Prompt:
None of the pictures should be copied, though every line of the listing must be printed exactly.

Information supplied:
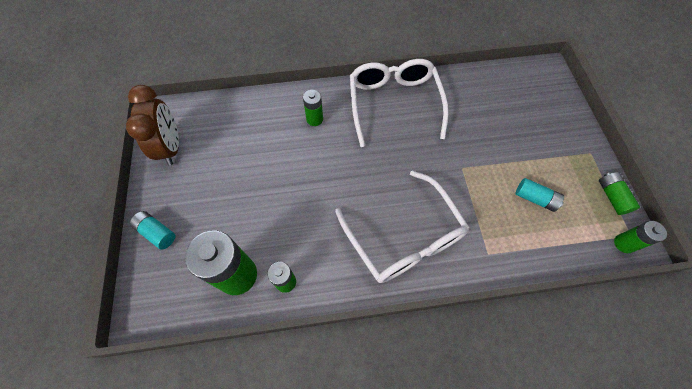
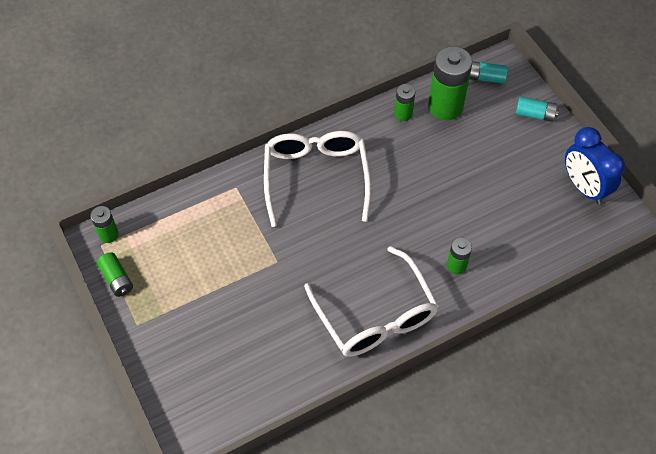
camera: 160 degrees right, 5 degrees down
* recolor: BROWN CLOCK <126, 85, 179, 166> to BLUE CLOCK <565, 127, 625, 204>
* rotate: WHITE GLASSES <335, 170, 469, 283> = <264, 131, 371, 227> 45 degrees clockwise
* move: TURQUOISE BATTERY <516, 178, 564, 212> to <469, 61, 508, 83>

Answer to the problem:
camera: 160 degrees right, 5 degrees down
* recolor: BROWN CLOCK <126, 85, 179, 166> to BLUE CLOCK <565, 127, 625, 204>
* rotate: WHITE GLASSES <335, 170, 469, 283> = <264, 131, 371, 227> 45 degrees clockwise
* move: TURQUOISE BATTERY <516, 178, 564, 212> to <469, 61, 508, 83>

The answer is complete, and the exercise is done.